> _WHAT THE EXERCISE ASKS_
Locate the line that contains "removed: pure white" in the entries below, then repeat it and every following line through the line that contains "moved: leaf-green fish", exactly, and no others.

> _STUDY MATERIAL_
Start of Block
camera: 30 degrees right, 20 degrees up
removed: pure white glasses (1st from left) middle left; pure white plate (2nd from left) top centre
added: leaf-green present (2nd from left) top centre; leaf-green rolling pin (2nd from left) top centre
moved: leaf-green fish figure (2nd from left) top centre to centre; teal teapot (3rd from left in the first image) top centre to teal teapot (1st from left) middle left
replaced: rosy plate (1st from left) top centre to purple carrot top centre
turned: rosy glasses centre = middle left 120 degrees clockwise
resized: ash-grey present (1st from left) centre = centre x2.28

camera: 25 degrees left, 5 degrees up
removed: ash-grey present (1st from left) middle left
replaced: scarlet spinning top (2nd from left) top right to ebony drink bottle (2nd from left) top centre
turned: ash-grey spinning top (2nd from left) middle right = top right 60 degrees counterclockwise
End of Block
Start of Block
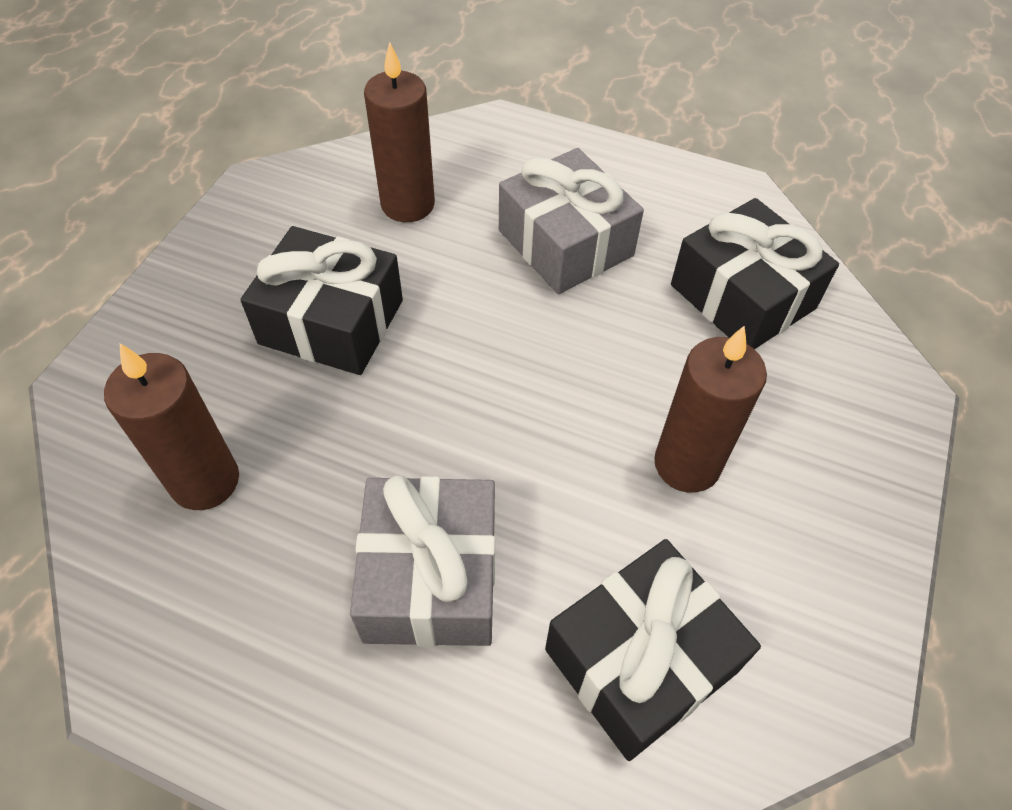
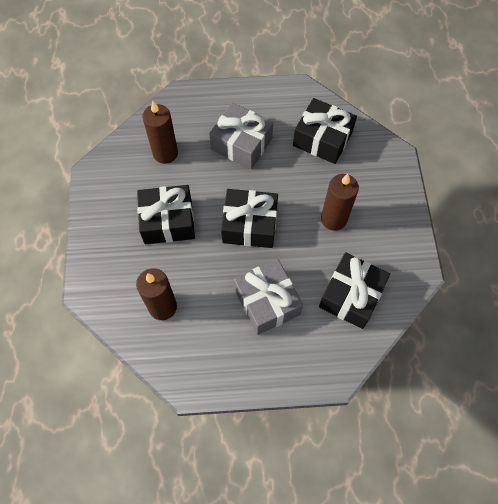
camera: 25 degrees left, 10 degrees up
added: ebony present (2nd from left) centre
End of Block
Start of Block
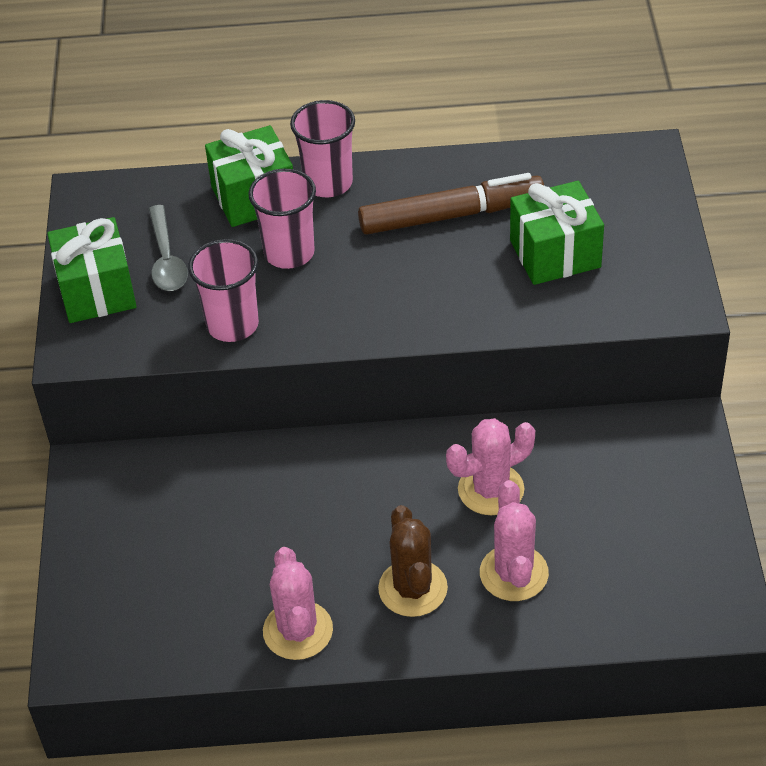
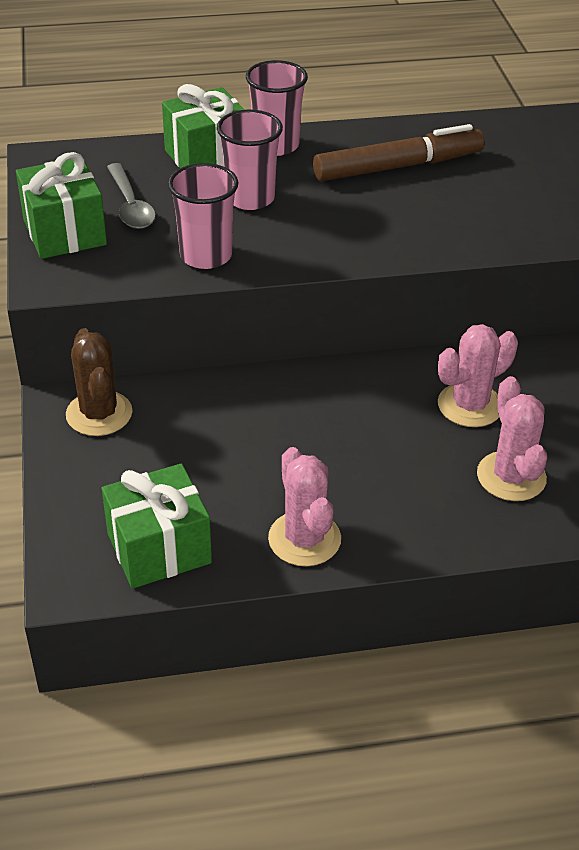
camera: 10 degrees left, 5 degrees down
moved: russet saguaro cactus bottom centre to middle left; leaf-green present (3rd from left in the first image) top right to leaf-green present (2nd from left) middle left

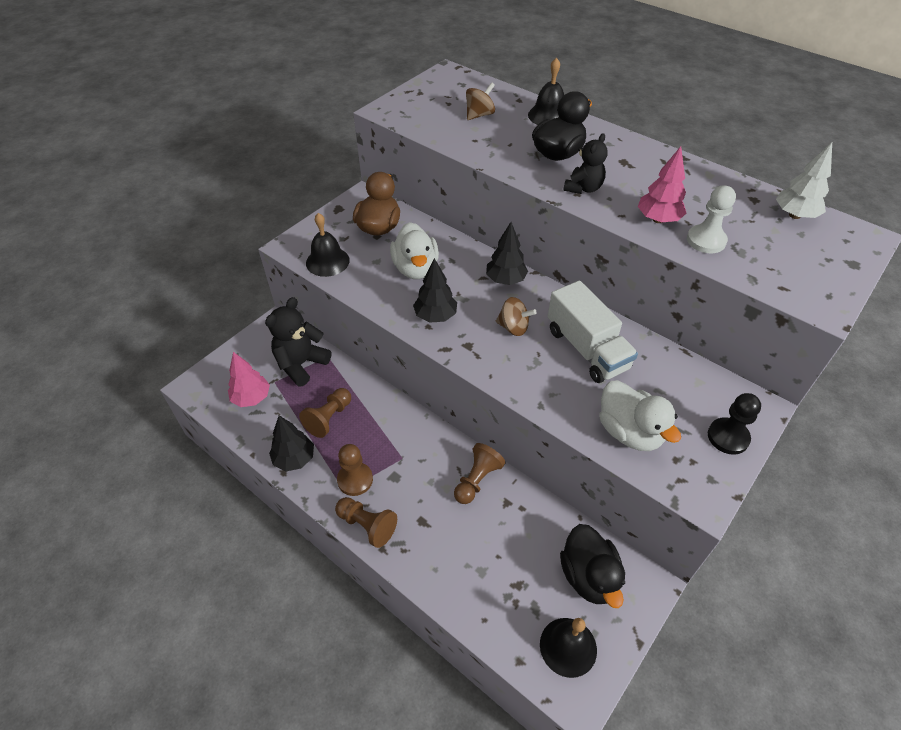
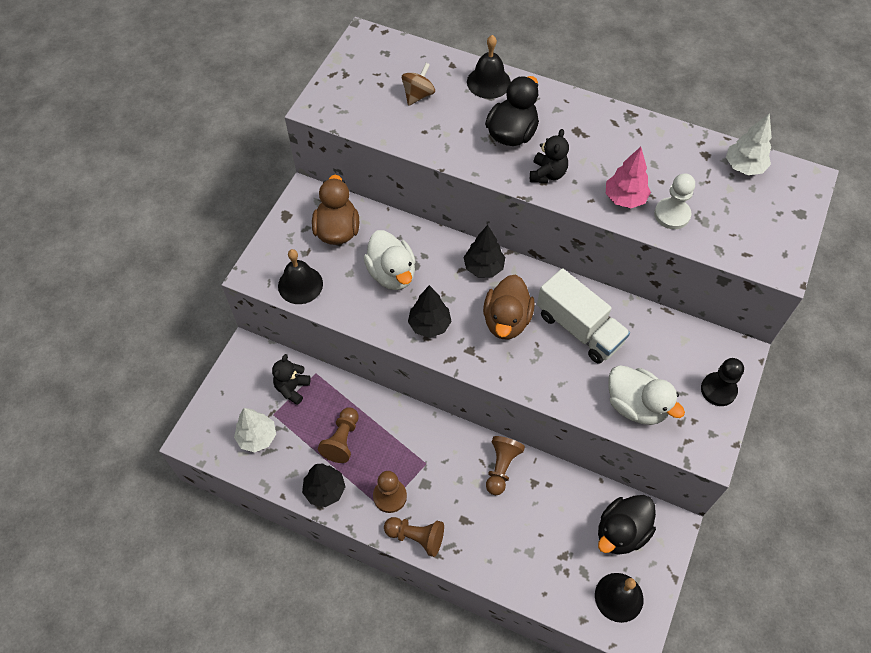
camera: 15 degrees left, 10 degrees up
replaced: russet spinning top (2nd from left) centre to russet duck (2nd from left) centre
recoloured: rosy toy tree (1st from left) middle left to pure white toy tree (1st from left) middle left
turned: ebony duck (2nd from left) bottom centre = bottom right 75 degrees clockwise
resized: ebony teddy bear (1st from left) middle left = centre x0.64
End of Block
> _EXERCISE SOLUTION_
removed: pure white glasses (1st from left) middle left; pure white plate (2nd from left) top centre
added: leaf-green present (2nd from left) top centre; leaf-green rolling pin (2nd from left) top centre
moved: leaf-green fish figure (2nd from left) top centre to centre; teal teapot (3rd from left in the first image) top centre to teal teapot (1st from left) middle left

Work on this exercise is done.